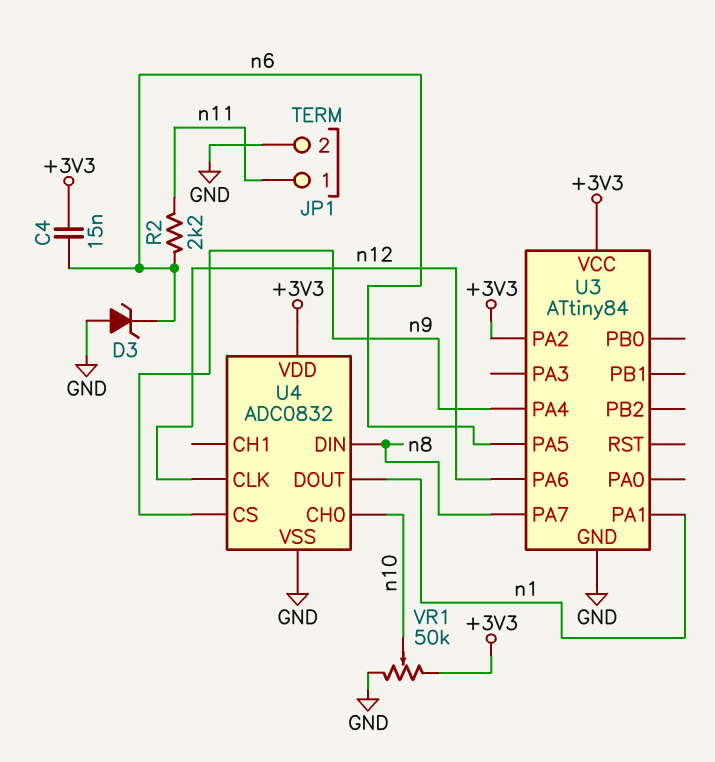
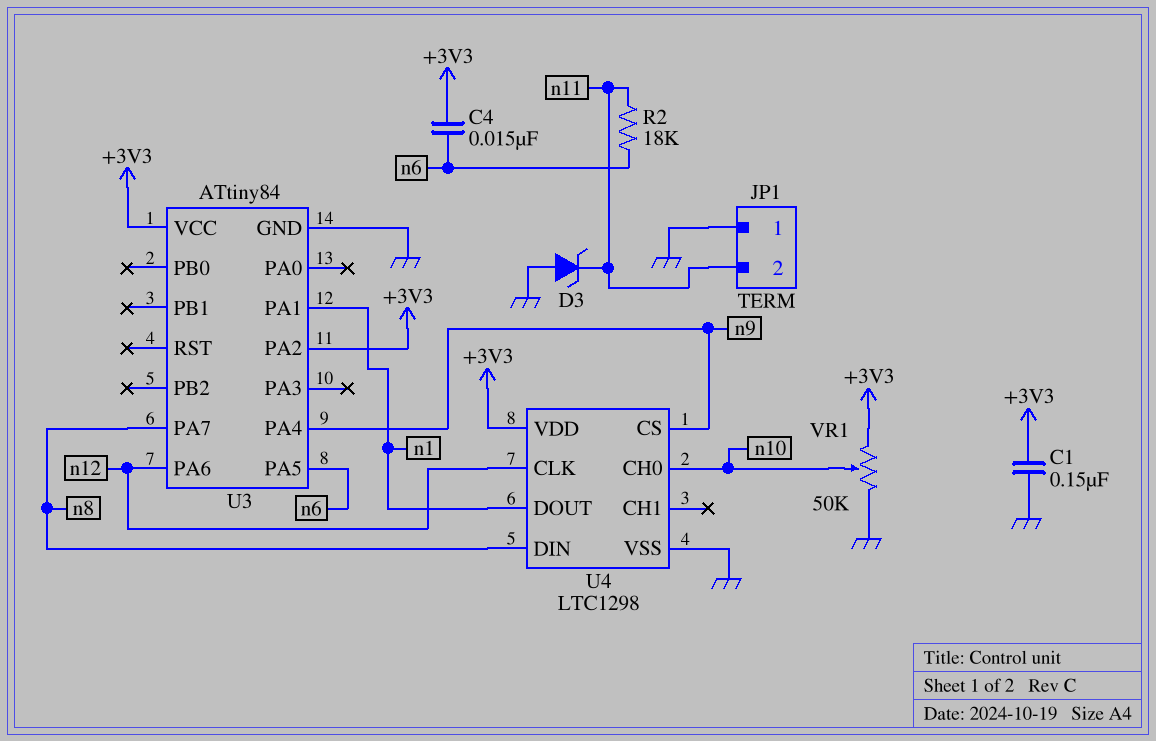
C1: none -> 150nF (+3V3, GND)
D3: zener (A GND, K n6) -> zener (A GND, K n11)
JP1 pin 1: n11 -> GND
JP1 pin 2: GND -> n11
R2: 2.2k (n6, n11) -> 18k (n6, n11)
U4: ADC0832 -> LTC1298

⁂

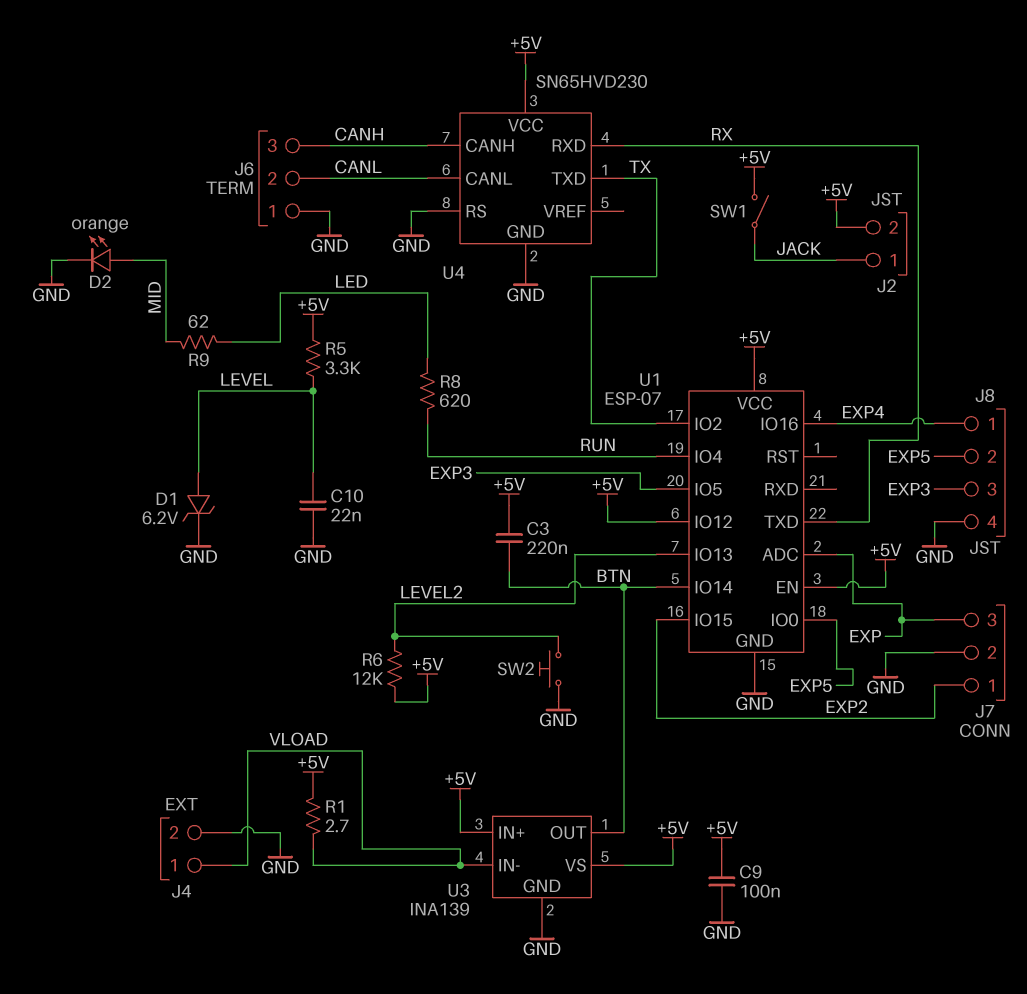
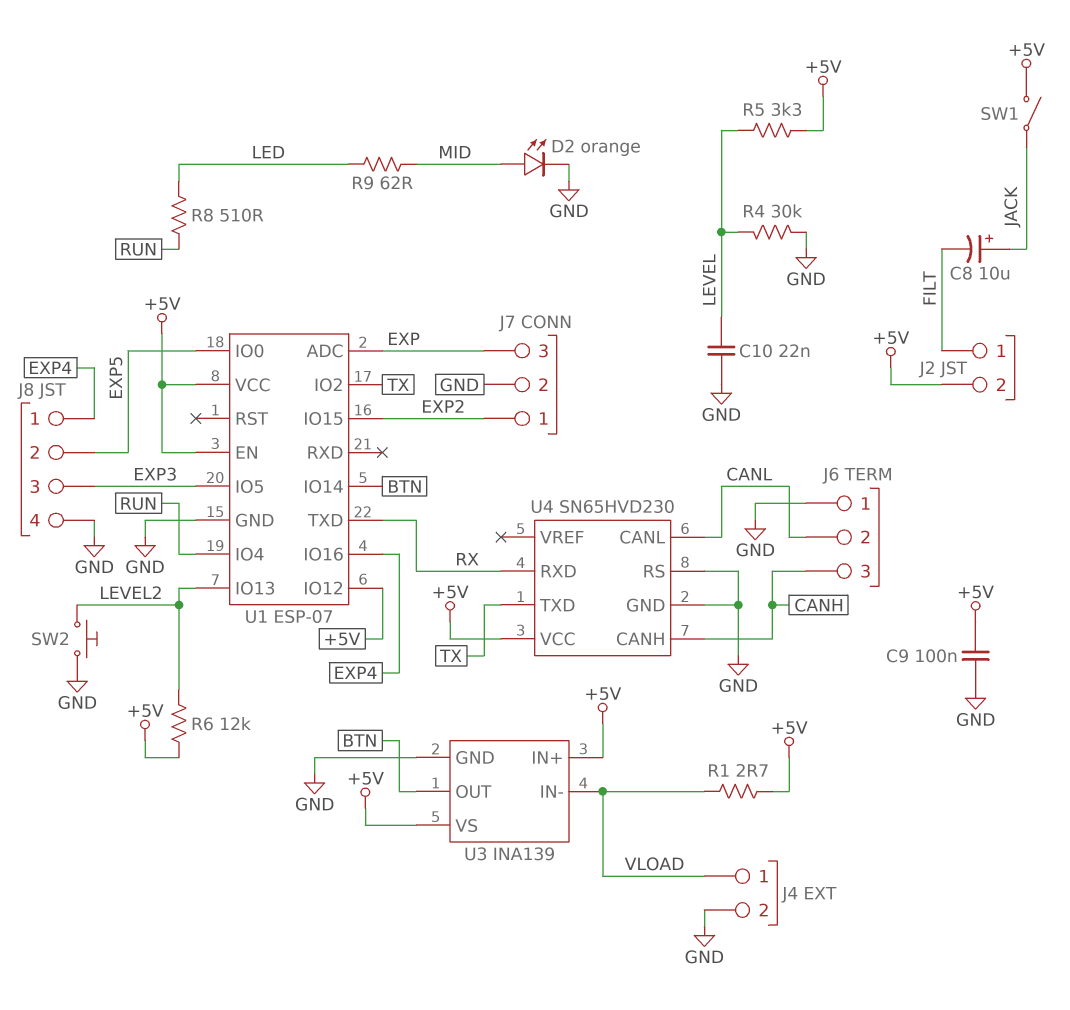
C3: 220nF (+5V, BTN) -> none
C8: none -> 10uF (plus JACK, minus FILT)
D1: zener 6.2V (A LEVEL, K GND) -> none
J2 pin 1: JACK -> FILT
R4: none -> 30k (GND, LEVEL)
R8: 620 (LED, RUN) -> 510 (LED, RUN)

⁂

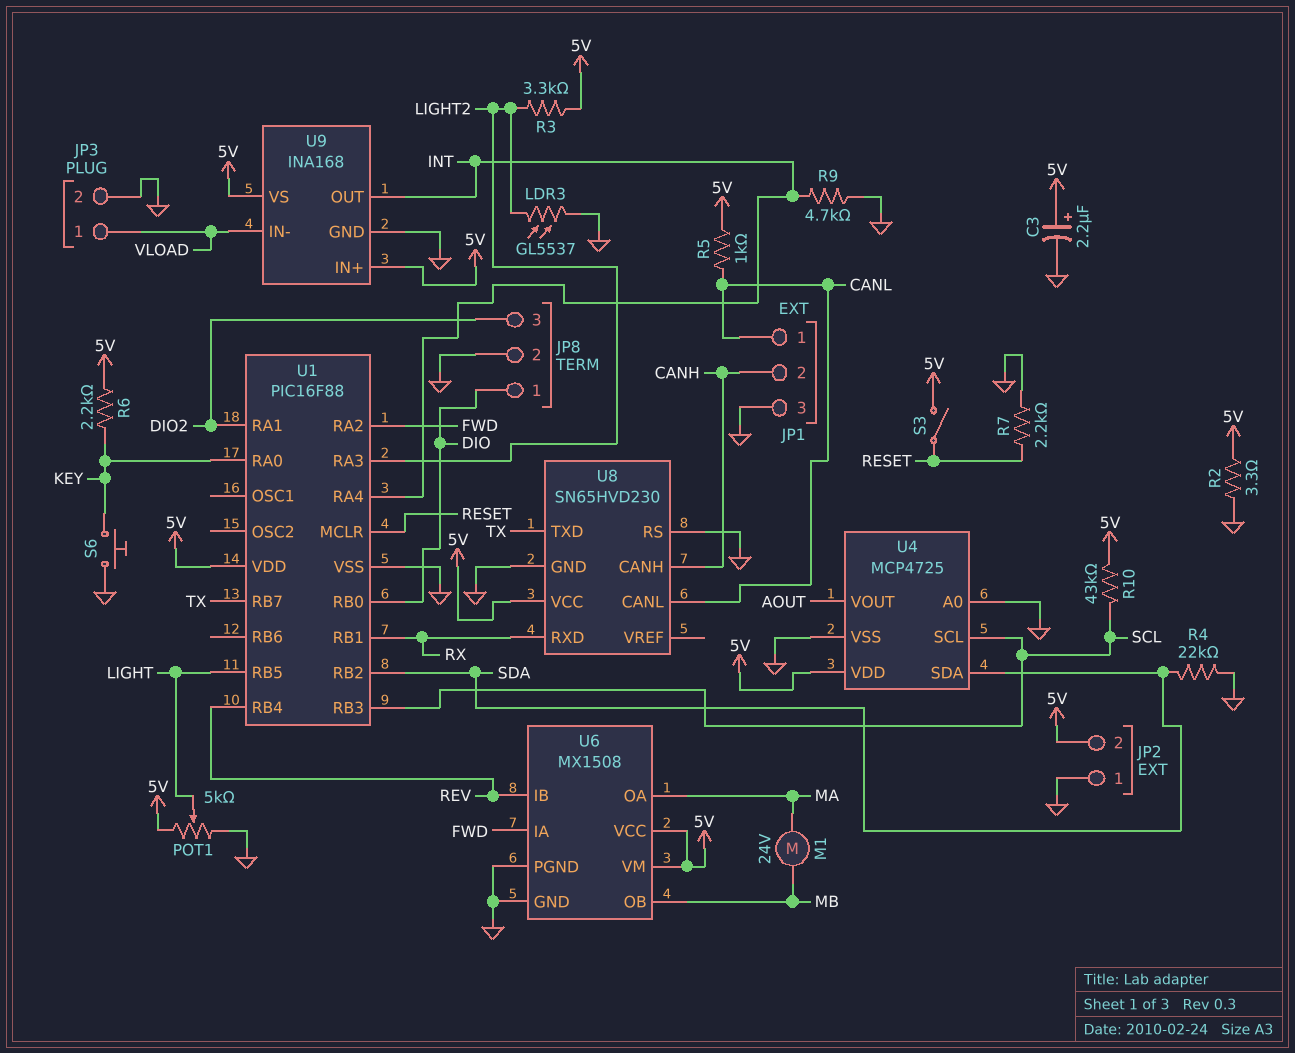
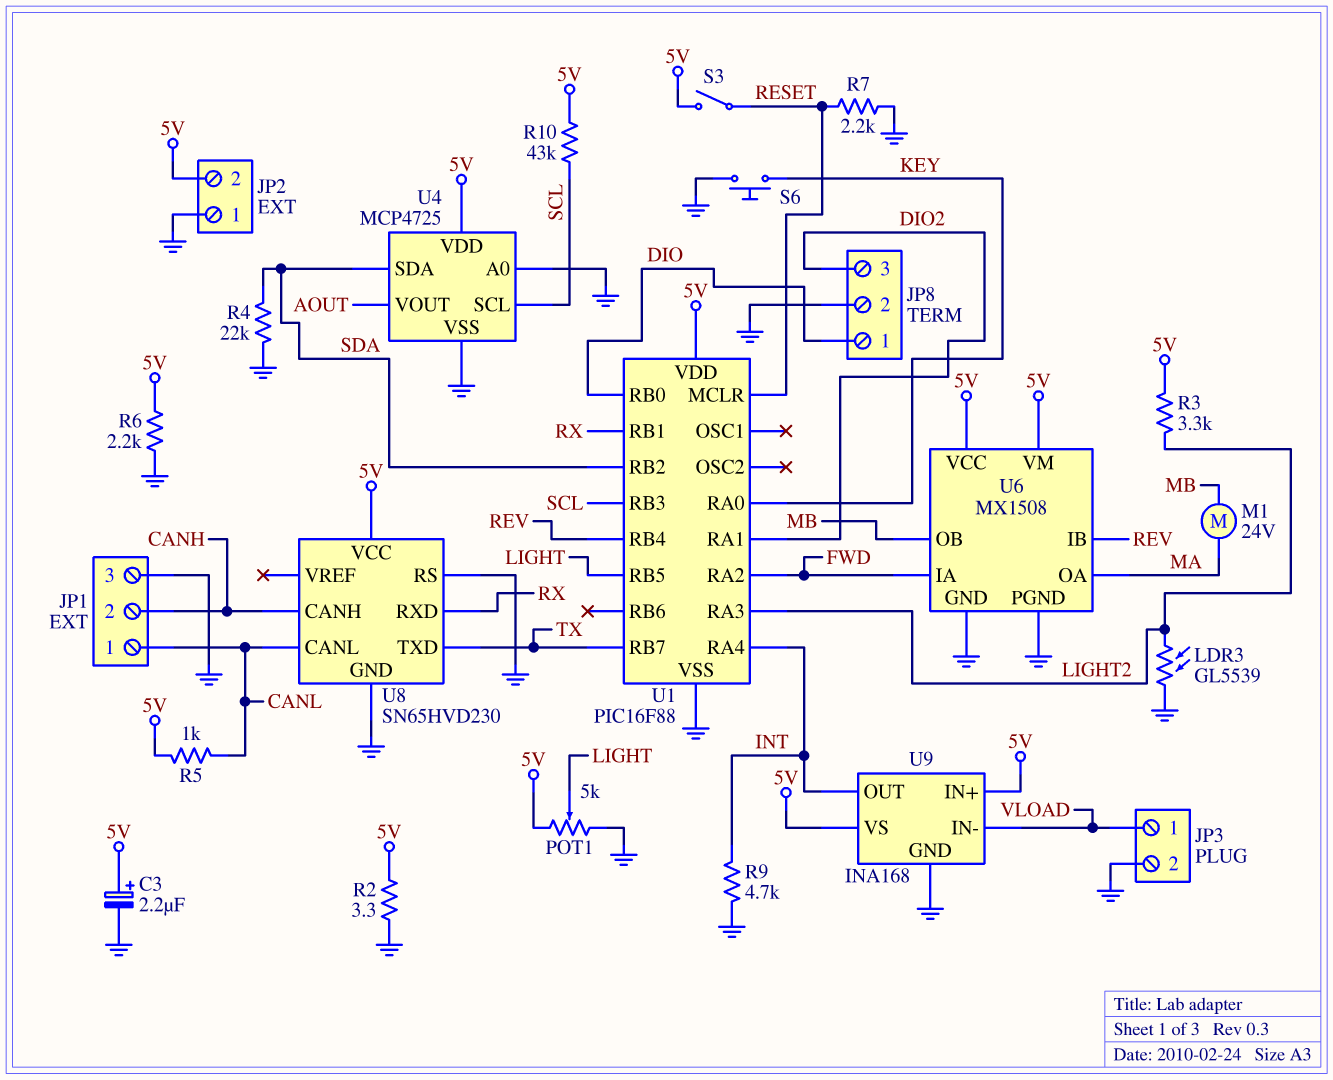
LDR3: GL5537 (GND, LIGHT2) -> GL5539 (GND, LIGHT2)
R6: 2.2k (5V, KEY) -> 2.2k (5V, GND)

⁂

■ **Goal of the exercise**:
Reproduce verbatim the lines above, from the line with "C1: none -> 150nF (+3V3, GND)" through the line with "U4: ADC0832 -> LTC1298".

■ **Exercise answer**:
C1: none -> 150nF (+3V3, GND)
D3: zener (A GND, K n6) -> zener (A GND, K n11)
JP1 pin 1: n11 -> GND
JP1 pin 2: GND -> n11
R2: 2.2k (n6, n11) -> 18k (n6, n11)
U4: ADC0832 -> LTC1298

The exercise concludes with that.